(Data entries)

⟨

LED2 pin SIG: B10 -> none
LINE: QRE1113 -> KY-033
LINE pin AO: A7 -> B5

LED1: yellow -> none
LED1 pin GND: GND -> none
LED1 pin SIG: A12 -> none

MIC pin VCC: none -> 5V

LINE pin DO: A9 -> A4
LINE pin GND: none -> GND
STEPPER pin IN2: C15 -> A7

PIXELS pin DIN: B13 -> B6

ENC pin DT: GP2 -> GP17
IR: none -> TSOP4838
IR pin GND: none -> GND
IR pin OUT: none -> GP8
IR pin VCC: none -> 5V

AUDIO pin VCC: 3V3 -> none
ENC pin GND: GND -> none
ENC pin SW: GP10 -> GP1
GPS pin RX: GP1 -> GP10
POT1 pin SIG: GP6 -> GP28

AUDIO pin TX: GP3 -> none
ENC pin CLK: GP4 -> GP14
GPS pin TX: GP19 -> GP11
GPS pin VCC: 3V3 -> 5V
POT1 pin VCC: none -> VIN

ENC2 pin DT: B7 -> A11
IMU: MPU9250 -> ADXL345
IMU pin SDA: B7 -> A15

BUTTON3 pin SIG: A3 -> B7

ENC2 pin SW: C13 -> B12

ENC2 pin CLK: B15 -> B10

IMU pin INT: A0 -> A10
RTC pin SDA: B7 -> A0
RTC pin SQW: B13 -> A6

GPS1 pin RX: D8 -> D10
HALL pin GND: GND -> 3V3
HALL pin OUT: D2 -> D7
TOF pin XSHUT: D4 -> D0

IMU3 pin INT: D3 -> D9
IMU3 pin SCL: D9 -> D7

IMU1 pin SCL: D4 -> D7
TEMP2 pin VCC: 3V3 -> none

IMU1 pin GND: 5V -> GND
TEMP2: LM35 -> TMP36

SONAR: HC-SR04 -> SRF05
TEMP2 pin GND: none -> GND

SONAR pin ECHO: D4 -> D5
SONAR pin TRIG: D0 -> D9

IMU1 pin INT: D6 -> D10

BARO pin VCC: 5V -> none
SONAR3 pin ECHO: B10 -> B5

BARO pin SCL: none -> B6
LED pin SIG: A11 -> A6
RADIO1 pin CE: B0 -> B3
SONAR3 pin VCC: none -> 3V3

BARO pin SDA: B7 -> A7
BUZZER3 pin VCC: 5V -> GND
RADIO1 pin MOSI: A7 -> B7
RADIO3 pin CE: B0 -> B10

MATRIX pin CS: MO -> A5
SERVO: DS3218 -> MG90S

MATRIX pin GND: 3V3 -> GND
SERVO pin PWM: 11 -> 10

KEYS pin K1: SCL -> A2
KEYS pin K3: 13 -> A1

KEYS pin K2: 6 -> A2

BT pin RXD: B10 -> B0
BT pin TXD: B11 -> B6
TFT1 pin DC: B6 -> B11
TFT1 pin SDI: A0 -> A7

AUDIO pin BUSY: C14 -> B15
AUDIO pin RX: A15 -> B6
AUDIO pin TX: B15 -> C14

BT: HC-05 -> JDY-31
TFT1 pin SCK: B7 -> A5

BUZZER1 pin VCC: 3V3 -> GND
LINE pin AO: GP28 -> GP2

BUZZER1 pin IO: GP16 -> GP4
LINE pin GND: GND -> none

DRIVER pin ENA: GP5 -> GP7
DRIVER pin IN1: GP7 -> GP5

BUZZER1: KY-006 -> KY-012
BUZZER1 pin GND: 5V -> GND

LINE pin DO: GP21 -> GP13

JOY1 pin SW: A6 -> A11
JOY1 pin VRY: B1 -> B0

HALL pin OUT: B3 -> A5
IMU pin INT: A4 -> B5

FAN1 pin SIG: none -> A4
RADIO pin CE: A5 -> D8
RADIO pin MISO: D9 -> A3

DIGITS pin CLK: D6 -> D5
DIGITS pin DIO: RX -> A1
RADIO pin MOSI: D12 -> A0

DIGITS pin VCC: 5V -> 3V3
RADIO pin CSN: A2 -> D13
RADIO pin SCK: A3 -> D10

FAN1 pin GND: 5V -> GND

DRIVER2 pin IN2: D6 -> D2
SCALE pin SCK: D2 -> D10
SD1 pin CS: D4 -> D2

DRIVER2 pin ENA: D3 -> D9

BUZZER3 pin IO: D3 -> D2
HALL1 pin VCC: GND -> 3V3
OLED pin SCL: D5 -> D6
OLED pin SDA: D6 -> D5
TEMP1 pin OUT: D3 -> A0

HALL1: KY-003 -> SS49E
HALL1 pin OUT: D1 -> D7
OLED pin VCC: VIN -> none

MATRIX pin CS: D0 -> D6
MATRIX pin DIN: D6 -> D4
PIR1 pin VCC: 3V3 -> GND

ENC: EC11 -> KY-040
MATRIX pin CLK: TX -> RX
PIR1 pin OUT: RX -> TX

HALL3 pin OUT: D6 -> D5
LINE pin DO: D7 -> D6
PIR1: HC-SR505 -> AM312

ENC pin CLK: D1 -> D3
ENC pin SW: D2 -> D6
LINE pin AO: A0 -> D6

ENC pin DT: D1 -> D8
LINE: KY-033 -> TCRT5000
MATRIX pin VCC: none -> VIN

⟩

PROMPT: Only the lines from the one containing "TFT1 pin SCK: B7 -> A5" through the end of the entries above belong in the answer; repeat them exactly.

OUTPUT FOR THIS EXERCISE:
TFT1 pin SCK: B7 -> A5

BUZZER1 pin VCC: 3V3 -> GND
LINE pin AO: GP28 -> GP2

BUZZER1 pin IO: GP16 -> GP4
LINE pin GND: GND -> none

DRIVER pin ENA: GP5 -> GP7
DRIVER pin IN1: GP7 -> GP5

BUZZER1: KY-006 -> KY-012
BUZZER1 pin GND: 5V -> GND

LINE pin DO: GP21 -> GP13

JOY1 pin SW: A6 -> A11
JOY1 pin VRY: B1 -> B0

HALL pin OUT: B3 -> A5
IMU pin INT: A4 -> B5

FAN1 pin SIG: none -> A4
RADIO pin CE: A5 -> D8
RADIO pin MISO: D9 -> A3

DIGITS pin CLK: D6 -> D5
DIGITS pin DIO: RX -> A1
RADIO pin MOSI: D12 -> A0

DIGITS pin VCC: 5V -> 3V3
RADIO pin CSN: A2 -> D13
RADIO pin SCK: A3 -> D10

FAN1 pin GND: 5V -> GND

DRIVER2 pin IN2: D6 -> D2
SCALE pin SCK: D2 -> D10
SD1 pin CS: D4 -> D2

DRIVER2 pin ENA: D3 -> D9

BUZZER3 pin IO: D3 -> D2
HALL1 pin VCC: GND -> 3V3
OLED pin SCL: D5 -> D6
OLED pin SDA: D6 -> D5
TEMP1 pin OUT: D3 -> A0

HALL1: KY-003 -> SS49E
HALL1 pin OUT: D1 -> D7
OLED pin VCC: VIN -> none

MATRIX pin CS: D0 -> D6
MATRIX pin DIN: D6 -> D4
PIR1 pin VCC: 3V3 -> GND

ENC: EC11 -> KY-040
MATRIX pin CLK: TX -> RX
PIR1 pin OUT: RX -> TX

HALL3 pin OUT: D6 -> D5
LINE pin DO: D7 -> D6
PIR1: HC-SR505 -> AM312

ENC pin CLK: D1 -> D3
ENC pin SW: D2 -> D6
LINE pin AO: A0 -> D6

ENC pin DT: D1 -> D8
LINE: KY-033 -> TCRT5000
MATRIX pin VCC: none -> VIN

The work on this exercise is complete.